## Task brief
Drop all pictures and repeat exactly the lines from the line holding "blue duck [672,203,724,269]" through the end of the records.

## Information provided
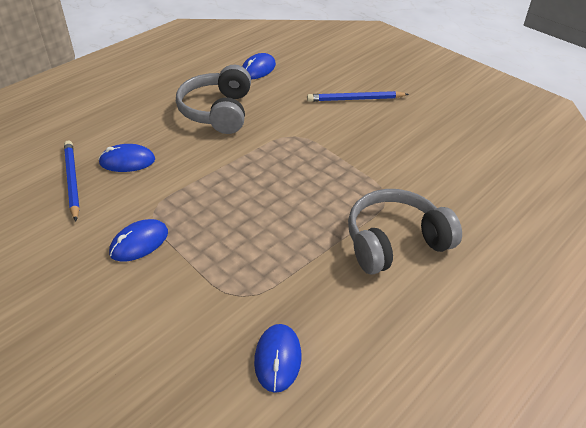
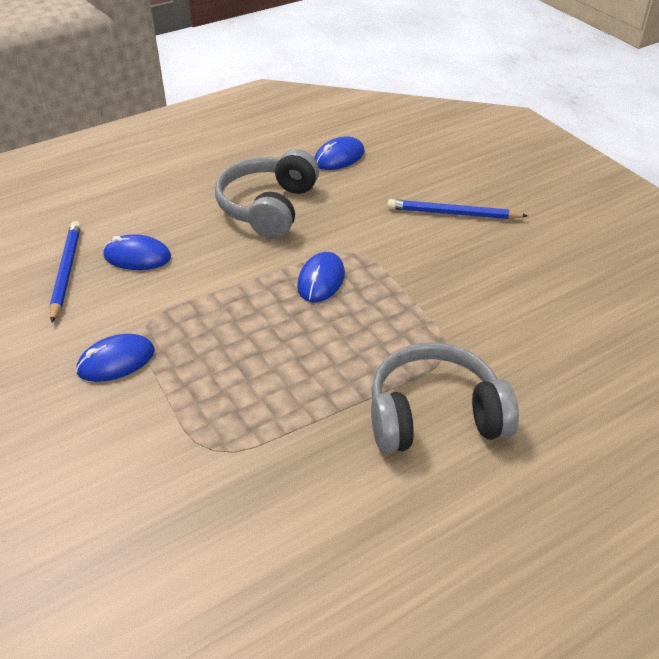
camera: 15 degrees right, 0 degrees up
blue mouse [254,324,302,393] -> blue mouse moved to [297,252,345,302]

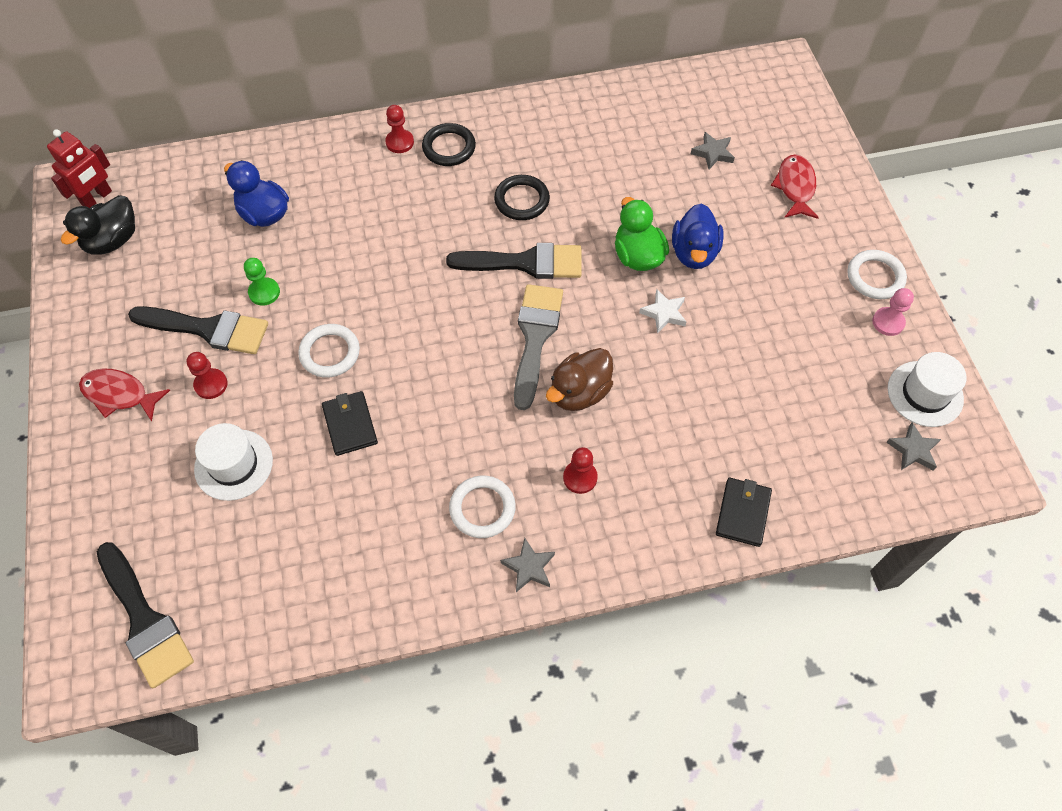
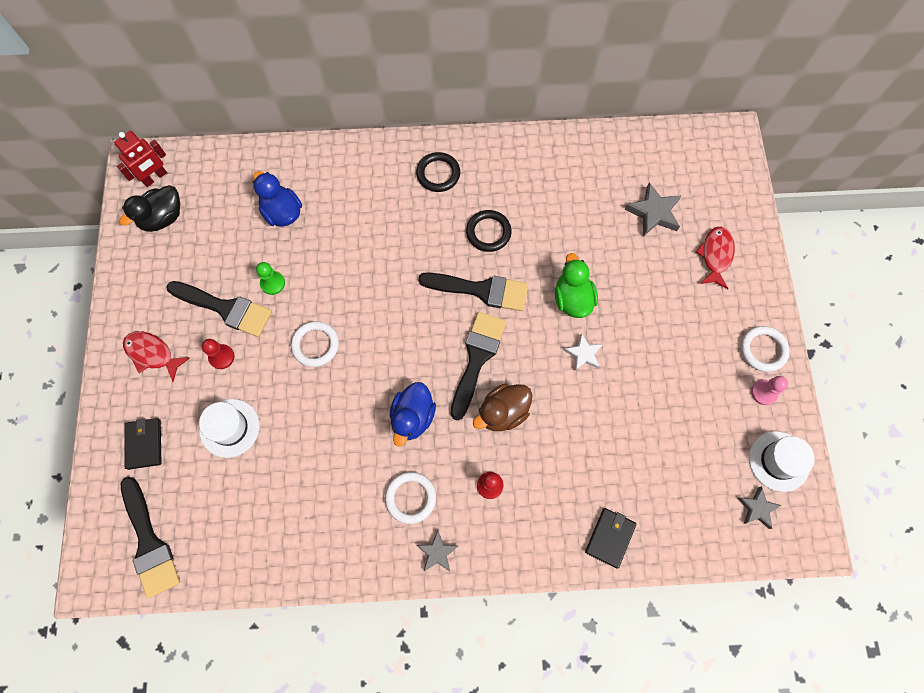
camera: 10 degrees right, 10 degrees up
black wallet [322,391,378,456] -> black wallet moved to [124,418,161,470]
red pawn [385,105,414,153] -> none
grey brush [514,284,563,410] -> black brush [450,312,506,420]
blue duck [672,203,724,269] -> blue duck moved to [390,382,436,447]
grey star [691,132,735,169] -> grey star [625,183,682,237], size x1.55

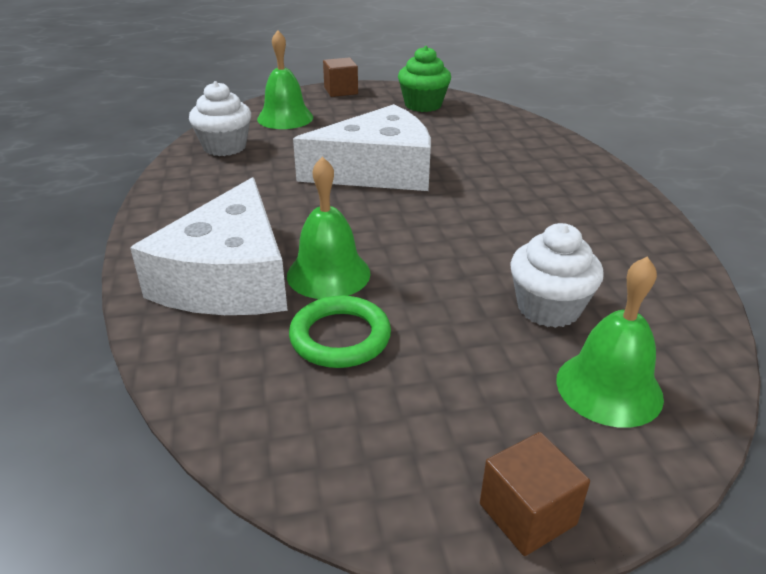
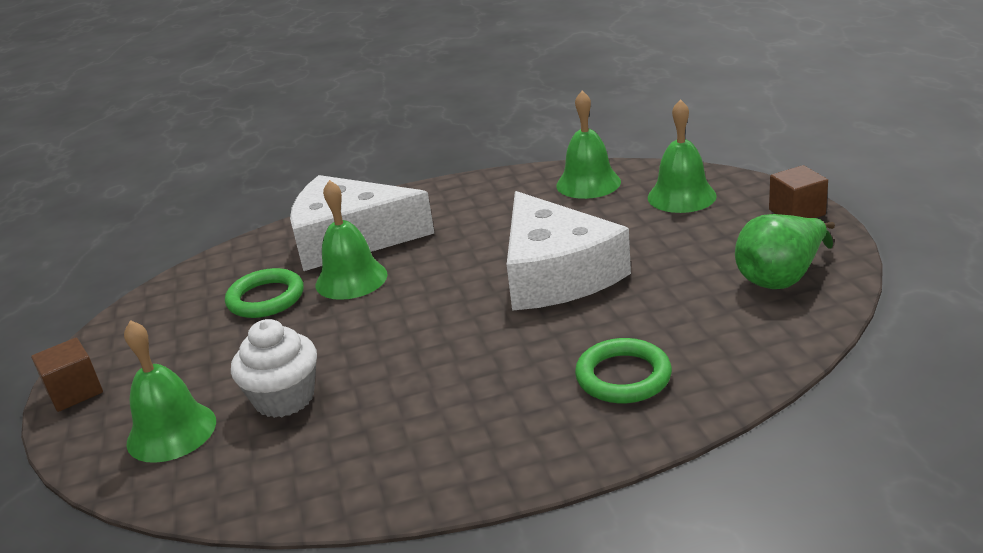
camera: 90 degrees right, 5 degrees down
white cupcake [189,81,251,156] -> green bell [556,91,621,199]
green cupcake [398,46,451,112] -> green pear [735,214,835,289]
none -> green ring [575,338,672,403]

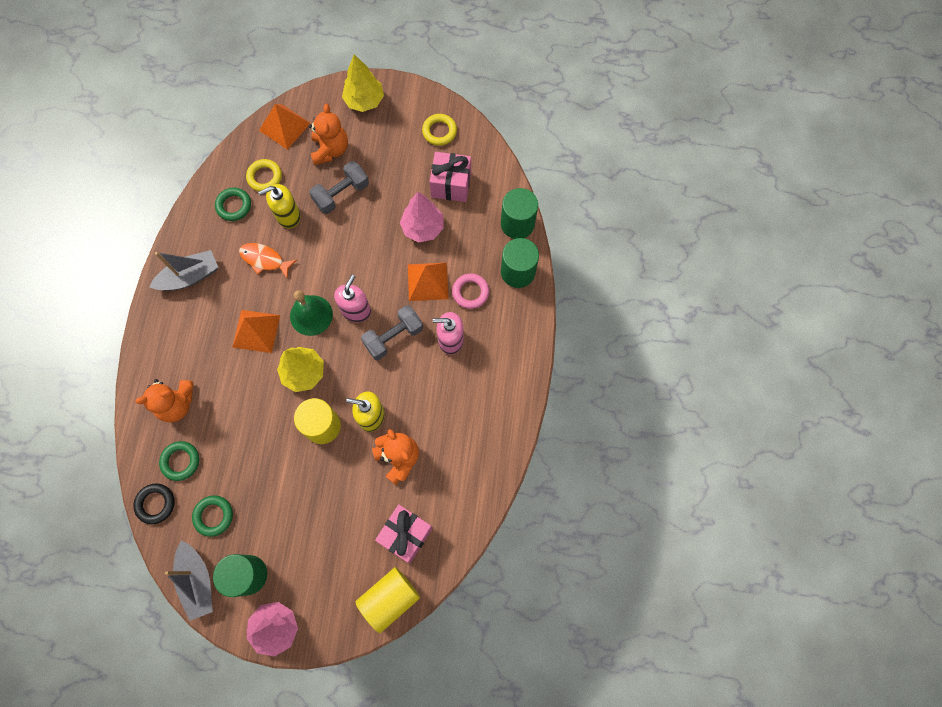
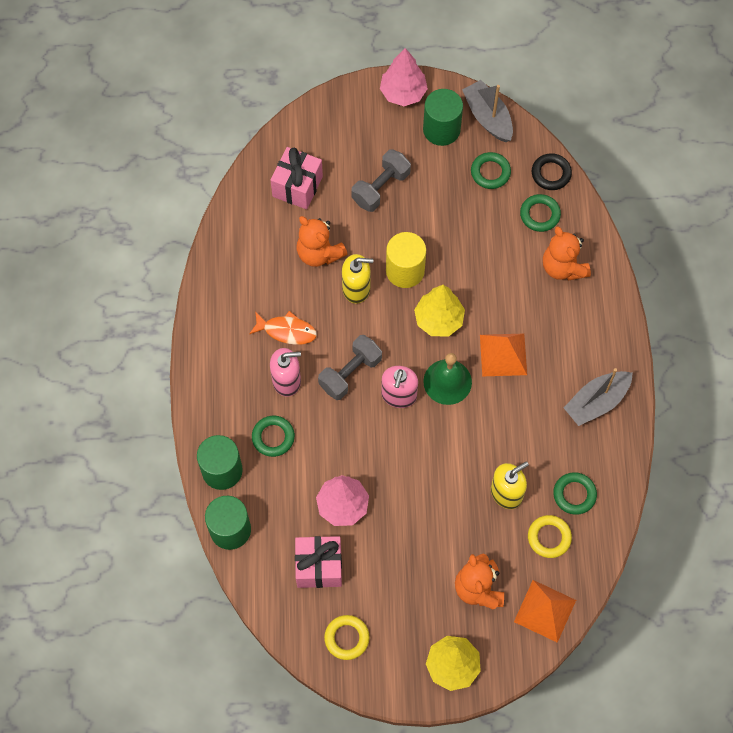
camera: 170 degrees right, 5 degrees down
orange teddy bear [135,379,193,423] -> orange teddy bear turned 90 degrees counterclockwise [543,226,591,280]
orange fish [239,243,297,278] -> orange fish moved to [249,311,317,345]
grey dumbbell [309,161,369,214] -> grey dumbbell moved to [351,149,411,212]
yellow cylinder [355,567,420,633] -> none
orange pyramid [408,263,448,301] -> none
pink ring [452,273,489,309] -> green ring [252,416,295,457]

## Written response
blue duck [672,203,724,269] -> blue duck moved to [390,382,436,447]
grey star [691,132,735,169] -> grey star [625,183,682,237], size x1.55

camera: 90 degrees right, 5 degrees down
white cupcake [189,81,251,156] -> green bell [556,91,621,199]
green cupcake [398,46,451,112] -> green pear [735,214,835,289]
none -> green ring [575,338,672,403]

camera: 170 degrees right, 5 degrees down
orange teddy bear [135,379,193,423] -> orange teddy bear turned 90 degrees counterclockwise [543,226,591,280]
orange fish [239,243,297,278] -> orange fish moved to [249,311,317,345]
grey dumbbell [309,161,369,214] -> grey dumbbell moved to [351,149,411,212]
yellow cylinder [355,567,420,633] -> none
orange pyramid [408,263,448,301] -> none
pink ring [452,273,489,309] -> green ring [252,416,295,457]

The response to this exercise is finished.